INSTRUCTIONS TO FOLLOW :: Write out every entry exactly as given, but omit the pictures.

Structured diff data
__________

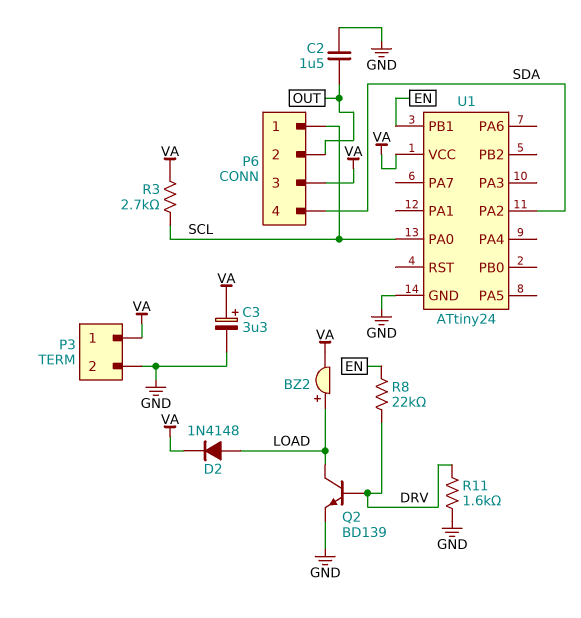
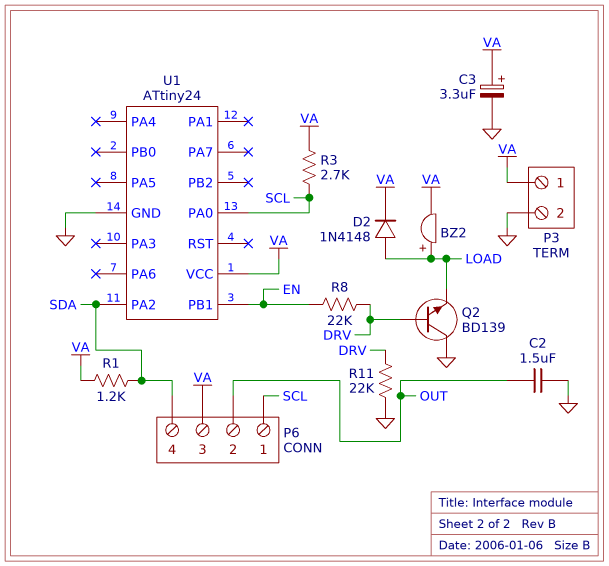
Q2: NPN BD139 (B DRV, C LOAD, E GND) -> NPN BD139 (B DRV, C GND, E LOAD)
R1: none -> 1.2k (SDA, VA)
R11: 1.6k (DRV, GND) -> 22k (DRV, GND)

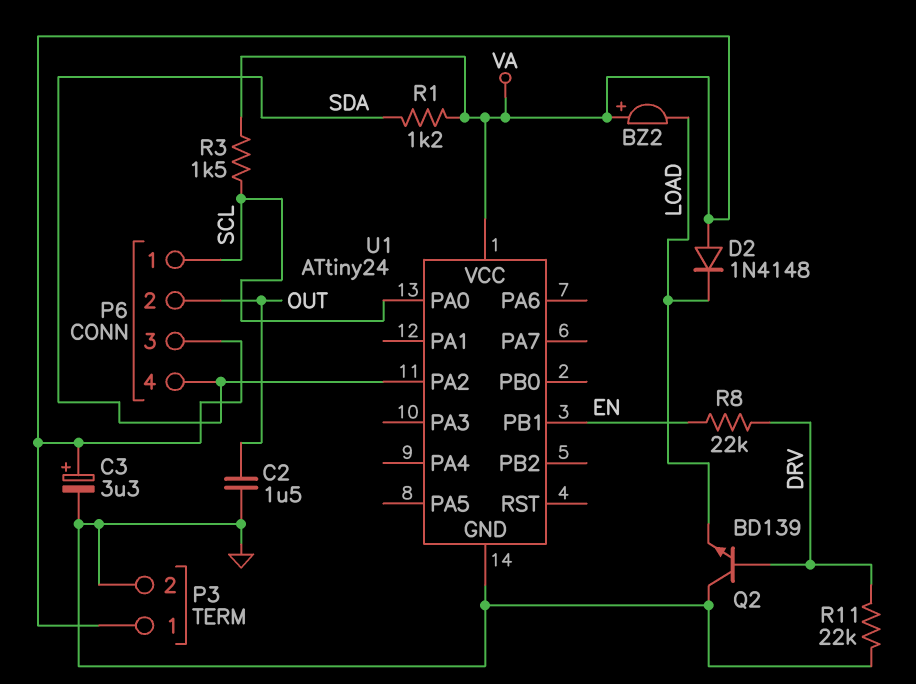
BZ2: buzzer (plus LOAD, minus VA) -> buzzer (plus VA, minus LOAD)
D2: diode 1N4148 (A LOAD, K VA) -> diode 1N4148 (A VA, K LOAD)
R3: 2.7k (SCL, VA) -> 1.5k (SCL, VA)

__________

SOLUTION ::
Q2: NPN BD139 (B DRV, C LOAD, E GND) -> NPN BD139 (B DRV, C GND, E LOAD)
R1: none -> 1.2k (SDA, VA)
R11: 1.6k (DRV, GND) -> 22k (DRV, GND)

BZ2: buzzer (plus LOAD, minus VA) -> buzzer (plus VA, minus LOAD)
D2: diode 1N4148 (A LOAD, K VA) -> diode 1N4148 (A VA, K LOAD)
R3: 2.7k (SCL, VA) -> 1.5k (SCL, VA)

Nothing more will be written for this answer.